• **Your task**: An exact copy of the listing below is needed, with no pictures in it.

• **Information given**:
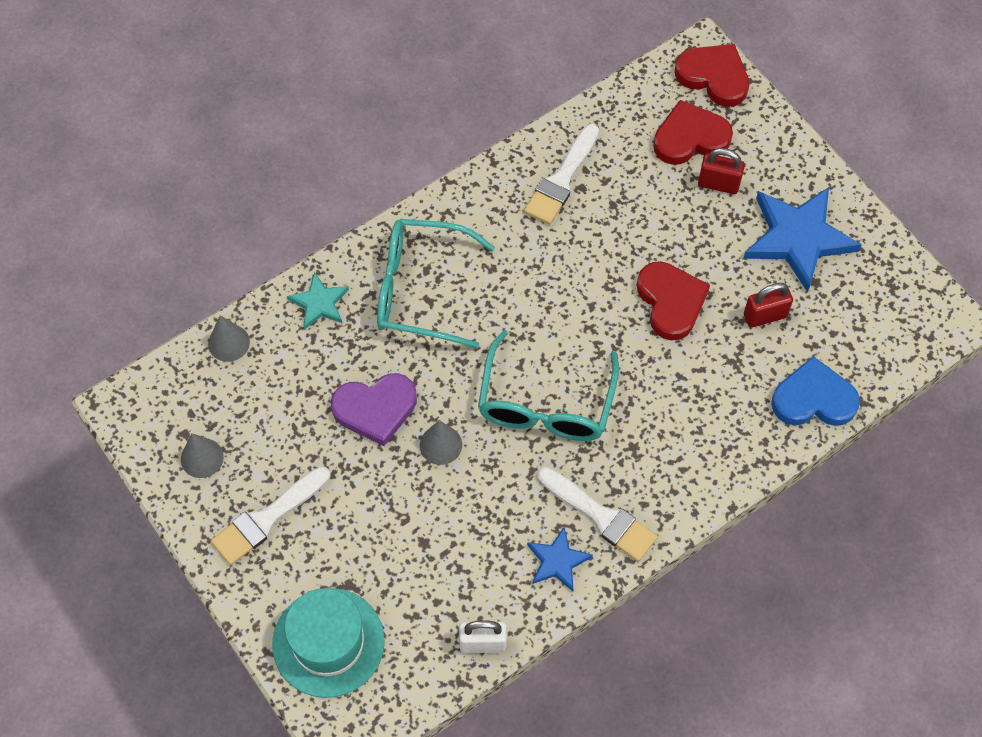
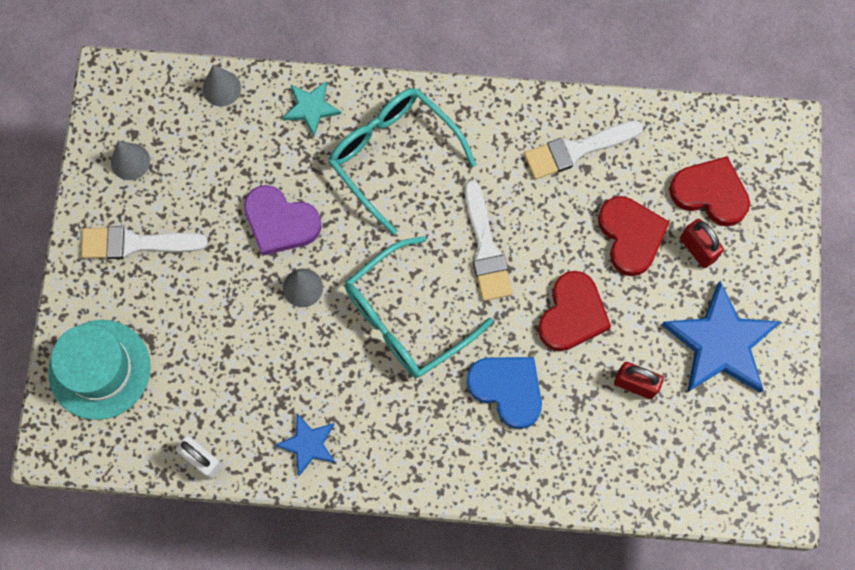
camera: 40 degrees right, 10 degrees up
(601, 516) = (369, 437): white brush -> white brush (486, 248)
(714, 77) = (776, 157): red heart -> red heart (630, 236)
(813, 398) = (612, 480): blue heart -> blue heart (507, 389)

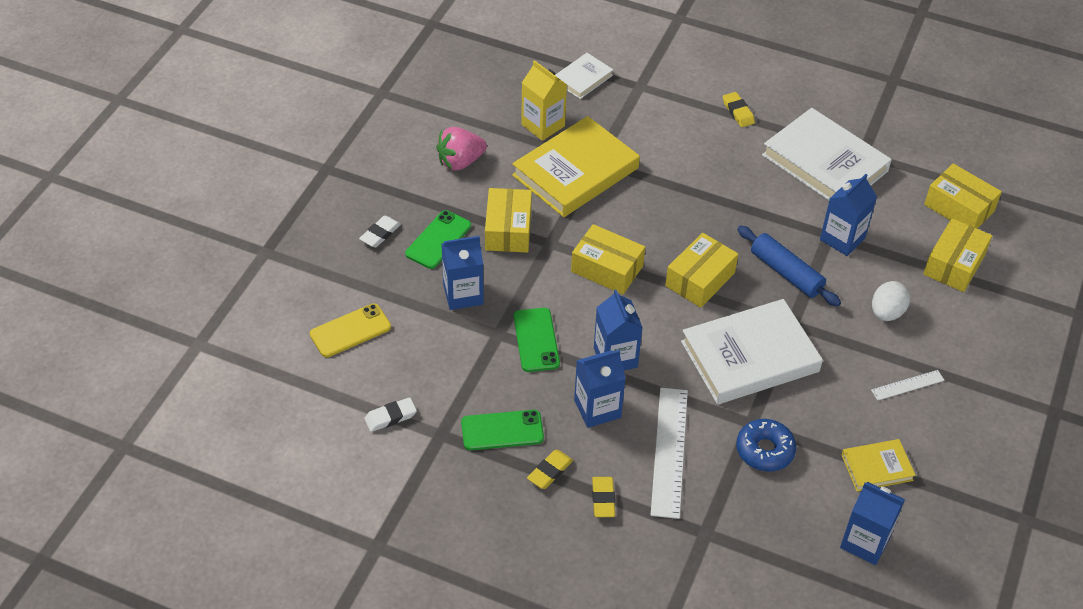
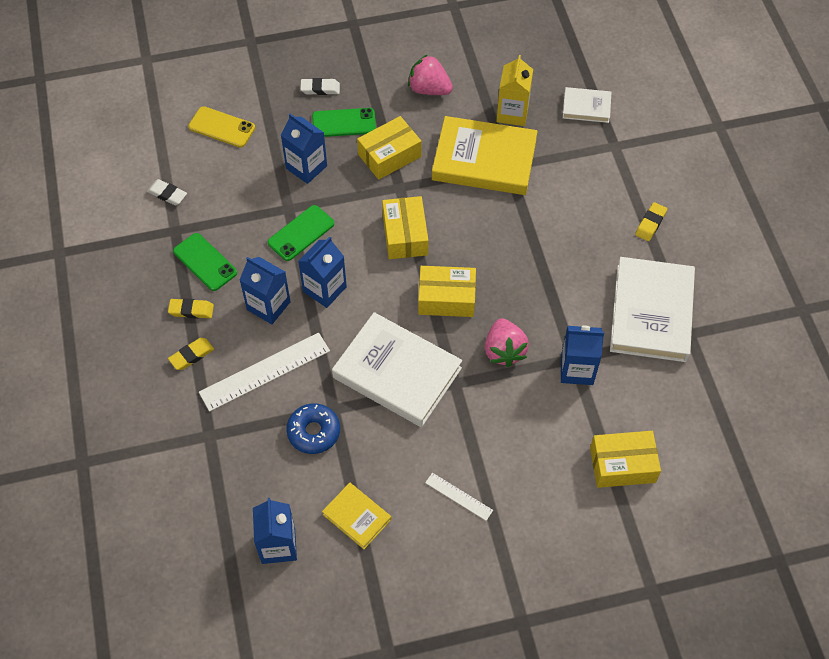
camera: 55 degrees right, 10 degrees up
(786, 273) = (504, 351): blue rolling pin -> pink strawberry
(886, 313) = (523, 442): white egg -> none
(959, 208) = (693, 436): yellow box -> none

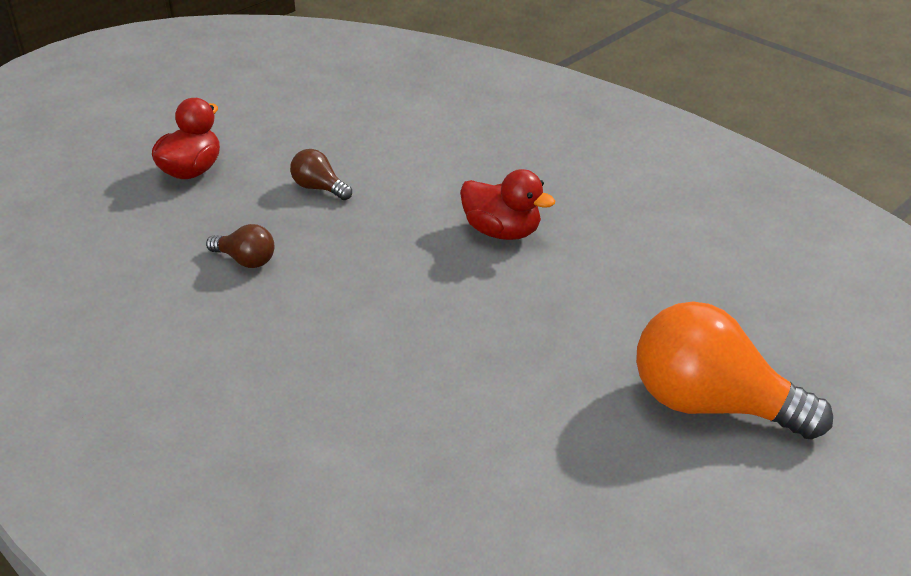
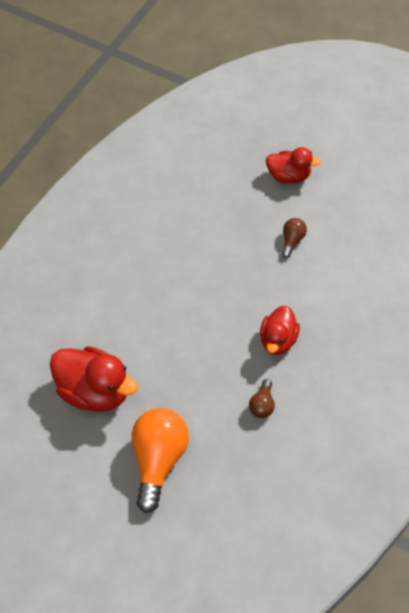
camera: 80 degrees right, 20 degrees up
(246, 260) = (217, 229): brown light bulb -> brown light bulb (262, 405)
(540, 477) = (95, 391): none -> red duck

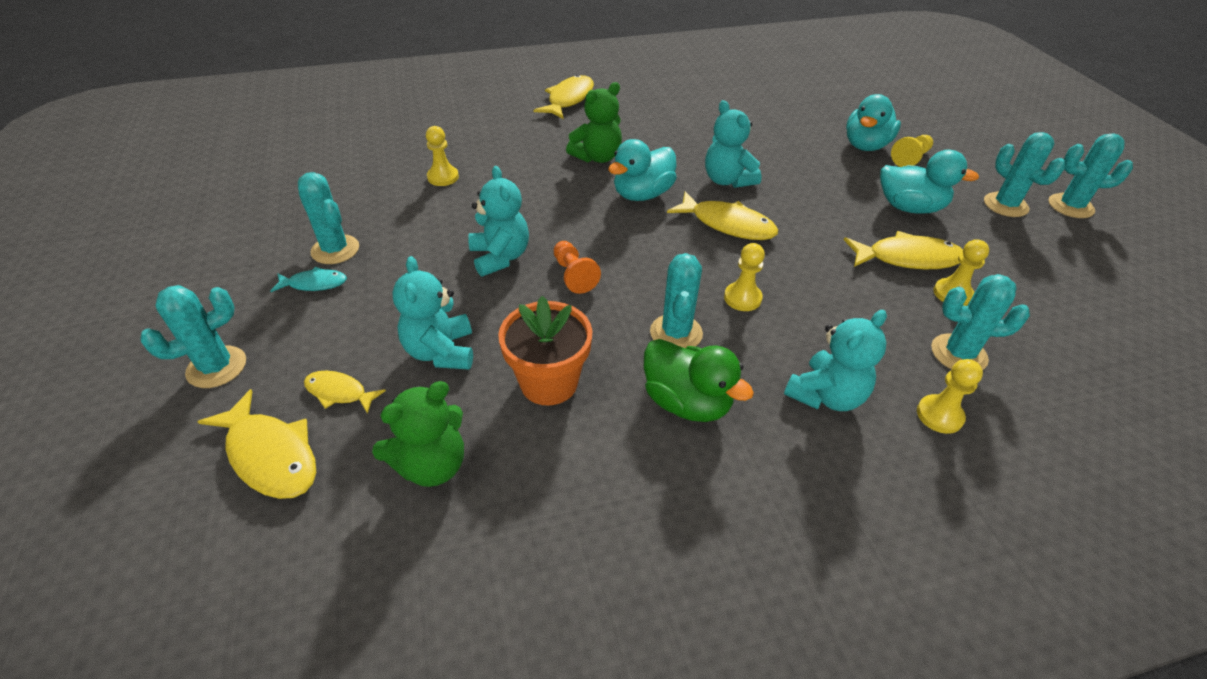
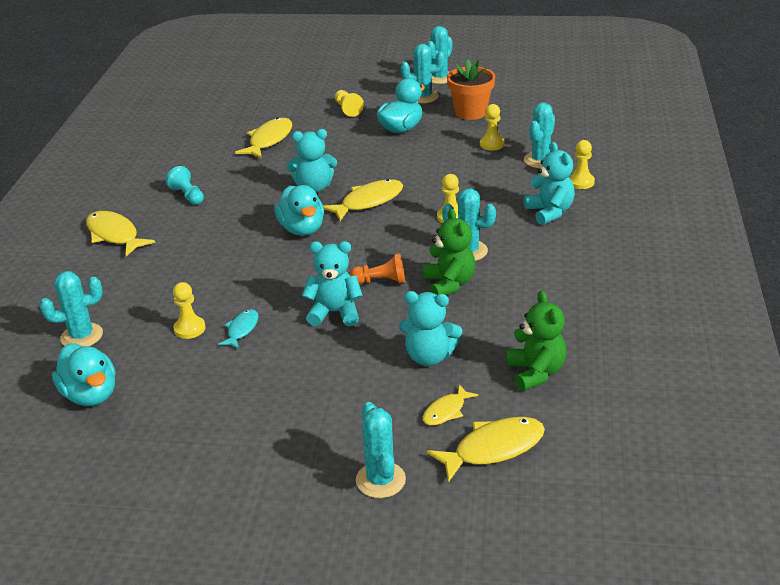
camera: 65 degrees left, 10 degrees down
(314, 284) = (302, 419): turquoise fish -> turquoise fish (242, 329)
(335, 250) = (259, 404): turquoise cactus -> turquoise cactus (82, 336)
(549, 382) = (486, 312): orange flower pot -> orange flower pot (470, 112)
(597, 157) = (230, 239): green teddy bear -> green teddy bear (449, 284)
(656, 114) = (188, 195): none -> turquoise pawn
(687, 402) = (531, 261): green duck -> none
(865, 146) = (317, 120): turquoise duck -> turquoise duck (91, 395)
(907, 258) = (451, 147): yellow fish -> yellow fish (269, 140)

• **Solution to this problem**:
camera: 40 degrees right, 10 degrees up
(601, 516) = (369, 437): white brush -> white brush (486, 248)
(714, 77) = (776, 157): red heart -> red heart (630, 236)
(813, 398) = (612, 480): blue heart -> blue heart (507, 389)

camera: 55 degrees right, 10 degrees up
(786, 273) = (504, 351): blue rolling pin -> pink strawberry
(886, 313) = (523, 442): white egg -> none
(959, 208) = (693, 436): yellow box -> none

camera: 80 degrees right, 20 degrees up
(246, 260) = (217, 229): brown light bulb -> brown light bulb (262, 405)
(540, 477) = (95, 391): none -> red duck

camera: 65 degrees left, 10 degrees down
(314, 284) = (302, 419): turquoise fish -> turquoise fish (242, 329)
(335, 250) = (259, 404): turquoise cactus -> turquoise cactus (82, 336)
(549, 382) = (486, 312): orange flower pot -> orange flower pot (470, 112)
(597, 157) = (230, 239): green teddy bear -> green teddy bear (449, 284)
(656, 114) = (188, 195): none -> turquoise pawn
(687, 402) = (531, 261): green duck -> none
(865, 146) = (317, 120): turquoise duck -> turquoise duck (91, 395)
(907, 258) = (451, 147): yellow fish -> yellow fish (269, 140)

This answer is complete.